→ WHAT YOU SHOULD DO
Word for word, restate every entry that follows.

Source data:
╔══

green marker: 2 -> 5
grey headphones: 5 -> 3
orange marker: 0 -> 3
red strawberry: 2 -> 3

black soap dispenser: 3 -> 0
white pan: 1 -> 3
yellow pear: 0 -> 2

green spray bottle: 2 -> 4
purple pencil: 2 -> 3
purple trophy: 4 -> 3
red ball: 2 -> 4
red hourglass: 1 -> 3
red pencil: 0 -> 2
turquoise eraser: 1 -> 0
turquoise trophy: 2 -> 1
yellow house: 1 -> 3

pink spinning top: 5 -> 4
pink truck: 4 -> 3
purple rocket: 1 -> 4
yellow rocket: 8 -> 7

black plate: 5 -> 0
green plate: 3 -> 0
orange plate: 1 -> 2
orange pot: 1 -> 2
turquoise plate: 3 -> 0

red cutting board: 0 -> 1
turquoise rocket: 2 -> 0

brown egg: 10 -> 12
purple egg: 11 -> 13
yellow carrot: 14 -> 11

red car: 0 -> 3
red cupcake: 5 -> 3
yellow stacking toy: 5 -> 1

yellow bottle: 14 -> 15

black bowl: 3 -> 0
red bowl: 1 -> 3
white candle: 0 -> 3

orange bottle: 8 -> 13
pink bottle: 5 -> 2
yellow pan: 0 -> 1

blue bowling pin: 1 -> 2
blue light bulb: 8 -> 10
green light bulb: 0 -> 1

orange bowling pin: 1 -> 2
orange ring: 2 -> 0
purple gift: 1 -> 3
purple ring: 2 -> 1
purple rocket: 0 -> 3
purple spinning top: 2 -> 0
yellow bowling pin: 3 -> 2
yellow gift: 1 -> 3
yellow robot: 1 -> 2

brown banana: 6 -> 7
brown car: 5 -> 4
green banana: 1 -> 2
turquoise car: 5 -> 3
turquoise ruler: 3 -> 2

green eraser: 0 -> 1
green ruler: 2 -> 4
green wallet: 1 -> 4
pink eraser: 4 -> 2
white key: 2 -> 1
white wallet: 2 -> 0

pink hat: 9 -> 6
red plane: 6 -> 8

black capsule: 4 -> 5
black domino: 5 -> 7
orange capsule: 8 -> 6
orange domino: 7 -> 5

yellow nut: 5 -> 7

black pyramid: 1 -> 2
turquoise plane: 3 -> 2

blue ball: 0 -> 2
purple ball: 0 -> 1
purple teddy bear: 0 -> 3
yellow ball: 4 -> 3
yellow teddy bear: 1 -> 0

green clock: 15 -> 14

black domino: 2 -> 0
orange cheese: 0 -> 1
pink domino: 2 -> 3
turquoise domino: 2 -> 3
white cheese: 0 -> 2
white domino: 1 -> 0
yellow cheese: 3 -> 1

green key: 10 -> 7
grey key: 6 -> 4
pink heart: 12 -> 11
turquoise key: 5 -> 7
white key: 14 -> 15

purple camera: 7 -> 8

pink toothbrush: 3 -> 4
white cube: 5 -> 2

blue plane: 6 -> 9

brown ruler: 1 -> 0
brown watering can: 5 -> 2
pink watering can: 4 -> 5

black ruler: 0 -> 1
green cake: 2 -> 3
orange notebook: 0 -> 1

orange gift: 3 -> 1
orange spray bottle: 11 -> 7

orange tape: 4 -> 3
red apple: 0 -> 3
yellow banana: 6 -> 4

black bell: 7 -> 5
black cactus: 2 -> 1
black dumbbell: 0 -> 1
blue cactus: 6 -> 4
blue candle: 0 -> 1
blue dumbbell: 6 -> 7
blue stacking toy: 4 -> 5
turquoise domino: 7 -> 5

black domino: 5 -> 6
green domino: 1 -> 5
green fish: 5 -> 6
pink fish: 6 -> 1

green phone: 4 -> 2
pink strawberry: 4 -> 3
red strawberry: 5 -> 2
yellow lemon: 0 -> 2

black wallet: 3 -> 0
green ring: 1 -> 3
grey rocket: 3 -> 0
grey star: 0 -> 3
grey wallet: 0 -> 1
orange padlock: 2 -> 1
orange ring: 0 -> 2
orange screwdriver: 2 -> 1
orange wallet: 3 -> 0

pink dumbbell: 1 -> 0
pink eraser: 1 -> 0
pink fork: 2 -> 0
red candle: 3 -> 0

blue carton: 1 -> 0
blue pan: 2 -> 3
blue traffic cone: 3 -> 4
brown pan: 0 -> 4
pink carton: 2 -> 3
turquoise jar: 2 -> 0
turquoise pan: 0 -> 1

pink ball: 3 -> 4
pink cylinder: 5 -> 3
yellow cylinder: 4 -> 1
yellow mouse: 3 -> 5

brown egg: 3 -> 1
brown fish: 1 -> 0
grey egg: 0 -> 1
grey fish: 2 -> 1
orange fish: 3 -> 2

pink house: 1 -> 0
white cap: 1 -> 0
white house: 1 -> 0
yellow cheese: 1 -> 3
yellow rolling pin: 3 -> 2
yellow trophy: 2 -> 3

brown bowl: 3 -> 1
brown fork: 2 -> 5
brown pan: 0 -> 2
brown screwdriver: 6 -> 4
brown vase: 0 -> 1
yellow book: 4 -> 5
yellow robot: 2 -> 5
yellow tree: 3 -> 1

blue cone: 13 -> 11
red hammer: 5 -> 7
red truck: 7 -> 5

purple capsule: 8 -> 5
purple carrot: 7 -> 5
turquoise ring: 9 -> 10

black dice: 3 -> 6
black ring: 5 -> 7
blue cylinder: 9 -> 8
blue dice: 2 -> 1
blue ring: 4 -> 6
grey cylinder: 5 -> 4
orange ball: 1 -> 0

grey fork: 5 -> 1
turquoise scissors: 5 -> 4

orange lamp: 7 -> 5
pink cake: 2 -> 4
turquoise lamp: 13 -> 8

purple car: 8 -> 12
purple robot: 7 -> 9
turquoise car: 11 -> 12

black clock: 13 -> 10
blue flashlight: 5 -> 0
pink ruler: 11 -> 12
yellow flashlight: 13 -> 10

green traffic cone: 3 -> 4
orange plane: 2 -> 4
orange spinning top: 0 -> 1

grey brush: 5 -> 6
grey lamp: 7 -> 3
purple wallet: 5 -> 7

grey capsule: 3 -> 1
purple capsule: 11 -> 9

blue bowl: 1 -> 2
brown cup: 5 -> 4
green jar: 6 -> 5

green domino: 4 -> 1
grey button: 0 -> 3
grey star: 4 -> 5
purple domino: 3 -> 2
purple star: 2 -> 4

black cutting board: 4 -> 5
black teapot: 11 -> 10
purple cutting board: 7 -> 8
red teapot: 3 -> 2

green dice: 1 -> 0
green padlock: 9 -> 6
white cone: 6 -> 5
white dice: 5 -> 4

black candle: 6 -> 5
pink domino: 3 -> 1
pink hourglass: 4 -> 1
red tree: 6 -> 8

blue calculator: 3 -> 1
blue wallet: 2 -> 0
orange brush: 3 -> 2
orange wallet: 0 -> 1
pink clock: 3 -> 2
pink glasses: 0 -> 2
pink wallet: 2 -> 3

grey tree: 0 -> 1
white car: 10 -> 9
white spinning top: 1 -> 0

╚══

→ SOLVED PROBLEM
green marker: 2 -> 5
grey headphones: 5 -> 3
orange marker: 0 -> 3
red strawberry: 2 -> 3

black soap dispenser: 3 -> 0
white pan: 1 -> 3
yellow pear: 0 -> 2

green spray bottle: 2 -> 4
purple pencil: 2 -> 3
purple trophy: 4 -> 3
red ball: 2 -> 4
red hourglass: 1 -> 3
red pencil: 0 -> 2
turquoise eraser: 1 -> 0
turquoise trophy: 2 -> 1
yellow house: 1 -> 3

pink spinning top: 5 -> 4
pink truck: 4 -> 3
purple rocket: 1 -> 4
yellow rocket: 8 -> 7

black plate: 5 -> 0
green plate: 3 -> 0
orange plate: 1 -> 2
orange pot: 1 -> 2
turquoise plate: 3 -> 0

red cutting board: 0 -> 1
turquoise rocket: 2 -> 0

brown egg: 10 -> 12
purple egg: 11 -> 13
yellow carrot: 14 -> 11

red car: 0 -> 3
red cupcake: 5 -> 3
yellow stacking toy: 5 -> 1

yellow bottle: 14 -> 15

black bowl: 3 -> 0
red bowl: 1 -> 3
white candle: 0 -> 3

orange bottle: 8 -> 13
pink bottle: 5 -> 2
yellow pan: 0 -> 1

blue bowling pin: 1 -> 2
blue light bulb: 8 -> 10
green light bulb: 0 -> 1

orange bowling pin: 1 -> 2
orange ring: 2 -> 0
purple gift: 1 -> 3
purple ring: 2 -> 1
purple rocket: 0 -> 3
purple spinning top: 2 -> 0
yellow bowling pin: 3 -> 2
yellow gift: 1 -> 3
yellow robot: 1 -> 2

brown banana: 6 -> 7
brown car: 5 -> 4
green banana: 1 -> 2
turquoise car: 5 -> 3
turquoise ruler: 3 -> 2

green eraser: 0 -> 1
green ruler: 2 -> 4
green wallet: 1 -> 4
pink eraser: 4 -> 2
white key: 2 -> 1
white wallet: 2 -> 0

pink hat: 9 -> 6
red plane: 6 -> 8

black capsule: 4 -> 5
black domino: 5 -> 7
orange capsule: 8 -> 6
orange domino: 7 -> 5

yellow nut: 5 -> 7

black pyramid: 1 -> 2
turquoise plane: 3 -> 2

blue ball: 0 -> 2
purple ball: 0 -> 1
purple teddy bear: 0 -> 3
yellow ball: 4 -> 3
yellow teddy bear: 1 -> 0

green clock: 15 -> 14

black domino: 2 -> 0
orange cheese: 0 -> 1
pink domino: 2 -> 3
turquoise domino: 2 -> 3
white cheese: 0 -> 2
white domino: 1 -> 0
yellow cheese: 3 -> 1

green key: 10 -> 7
grey key: 6 -> 4
pink heart: 12 -> 11
turquoise key: 5 -> 7
white key: 14 -> 15

purple camera: 7 -> 8

pink toothbrush: 3 -> 4
white cube: 5 -> 2

blue plane: 6 -> 9

brown ruler: 1 -> 0
brown watering can: 5 -> 2
pink watering can: 4 -> 5

black ruler: 0 -> 1
green cake: 2 -> 3
orange notebook: 0 -> 1

orange gift: 3 -> 1
orange spray bottle: 11 -> 7

orange tape: 4 -> 3
red apple: 0 -> 3
yellow banana: 6 -> 4

black bell: 7 -> 5
black cactus: 2 -> 1
black dumbbell: 0 -> 1
blue cactus: 6 -> 4
blue candle: 0 -> 1
blue dumbbell: 6 -> 7
blue stacking toy: 4 -> 5
turquoise domino: 7 -> 5

black domino: 5 -> 6
green domino: 1 -> 5
green fish: 5 -> 6
pink fish: 6 -> 1

green phone: 4 -> 2
pink strawberry: 4 -> 3
red strawberry: 5 -> 2
yellow lemon: 0 -> 2

black wallet: 3 -> 0
green ring: 1 -> 3
grey rocket: 3 -> 0
grey star: 0 -> 3
grey wallet: 0 -> 1
orange padlock: 2 -> 1
orange ring: 0 -> 2
orange screwdriver: 2 -> 1
orange wallet: 3 -> 0

pink dumbbell: 1 -> 0
pink eraser: 1 -> 0
pink fork: 2 -> 0
red candle: 3 -> 0

blue carton: 1 -> 0
blue pan: 2 -> 3
blue traffic cone: 3 -> 4
brown pan: 0 -> 4
pink carton: 2 -> 3
turquoise jar: 2 -> 0
turquoise pan: 0 -> 1

pink ball: 3 -> 4
pink cylinder: 5 -> 3
yellow cylinder: 4 -> 1
yellow mouse: 3 -> 5

brown egg: 3 -> 1
brown fish: 1 -> 0
grey egg: 0 -> 1
grey fish: 2 -> 1
orange fish: 3 -> 2

pink house: 1 -> 0
white cap: 1 -> 0
white house: 1 -> 0
yellow cheese: 1 -> 3
yellow rolling pin: 3 -> 2
yellow trophy: 2 -> 3

brown bowl: 3 -> 1
brown fork: 2 -> 5
brown pan: 0 -> 2
brown screwdriver: 6 -> 4
brown vase: 0 -> 1
yellow book: 4 -> 5
yellow robot: 2 -> 5
yellow tree: 3 -> 1

blue cone: 13 -> 11
red hammer: 5 -> 7
red truck: 7 -> 5

purple capsule: 8 -> 5
purple carrot: 7 -> 5
turquoise ring: 9 -> 10

black dice: 3 -> 6
black ring: 5 -> 7
blue cylinder: 9 -> 8
blue dice: 2 -> 1
blue ring: 4 -> 6
grey cylinder: 5 -> 4
orange ball: 1 -> 0

grey fork: 5 -> 1
turquoise scissors: 5 -> 4

orange lamp: 7 -> 5
pink cake: 2 -> 4
turquoise lamp: 13 -> 8

purple car: 8 -> 12
purple robot: 7 -> 9
turquoise car: 11 -> 12

black clock: 13 -> 10
blue flashlight: 5 -> 0
pink ruler: 11 -> 12
yellow flashlight: 13 -> 10

green traffic cone: 3 -> 4
orange plane: 2 -> 4
orange spinning top: 0 -> 1

grey brush: 5 -> 6
grey lamp: 7 -> 3
purple wallet: 5 -> 7

grey capsule: 3 -> 1
purple capsule: 11 -> 9

blue bowl: 1 -> 2
brown cup: 5 -> 4
green jar: 6 -> 5

green domino: 4 -> 1
grey button: 0 -> 3
grey star: 4 -> 5
purple domino: 3 -> 2
purple star: 2 -> 4

black cutting board: 4 -> 5
black teapot: 11 -> 10
purple cutting board: 7 -> 8
red teapot: 3 -> 2

green dice: 1 -> 0
green padlock: 9 -> 6
white cone: 6 -> 5
white dice: 5 -> 4

black candle: 6 -> 5
pink domino: 3 -> 1
pink hourglass: 4 -> 1
red tree: 6 -> 8

blue calculator: 3 -> 1
blue wallet: 2 -> 0
orange brush: 3 -> 2
orange wallet: 0 -> 1
pink clock: 3 -> 2
pink glasses: 0 -> 2
pink wallet: 2 -> 3

grey tree: 0 -> 1
white car: 10 -> 9
white spinning top: 1 -> 0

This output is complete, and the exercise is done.